INSTRUCTIONS TO FOLLOW - Each line of the listing below containing the word "none" should be returned.

DATA RECORDS -
*** Begin section ***

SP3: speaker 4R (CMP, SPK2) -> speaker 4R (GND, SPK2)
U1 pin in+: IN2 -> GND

*** End section ***
*** Begin section ***

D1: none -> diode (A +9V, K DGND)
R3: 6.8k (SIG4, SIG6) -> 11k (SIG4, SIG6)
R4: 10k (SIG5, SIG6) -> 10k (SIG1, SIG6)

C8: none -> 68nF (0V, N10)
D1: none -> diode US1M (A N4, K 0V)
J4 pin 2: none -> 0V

*** End section ***
*** Begin section ***

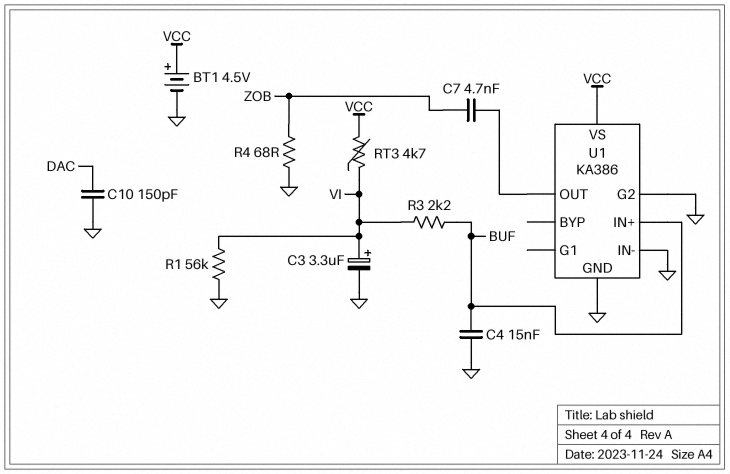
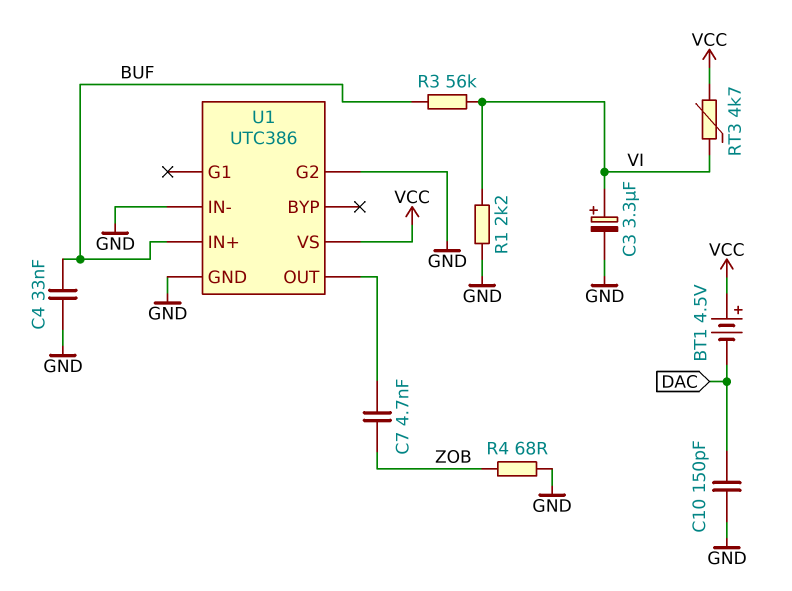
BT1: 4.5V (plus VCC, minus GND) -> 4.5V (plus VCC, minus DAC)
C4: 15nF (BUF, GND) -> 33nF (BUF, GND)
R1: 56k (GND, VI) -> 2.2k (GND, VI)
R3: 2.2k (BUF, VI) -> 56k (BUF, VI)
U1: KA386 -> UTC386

*** End section ***

REPLY -
D1: none -> diode (A +9V, K DGND)
C8: none -> 68nF (0V, N10)
D1: none -> diode US1M (A N4, K 0V)
J4 pin 2: none -> 0V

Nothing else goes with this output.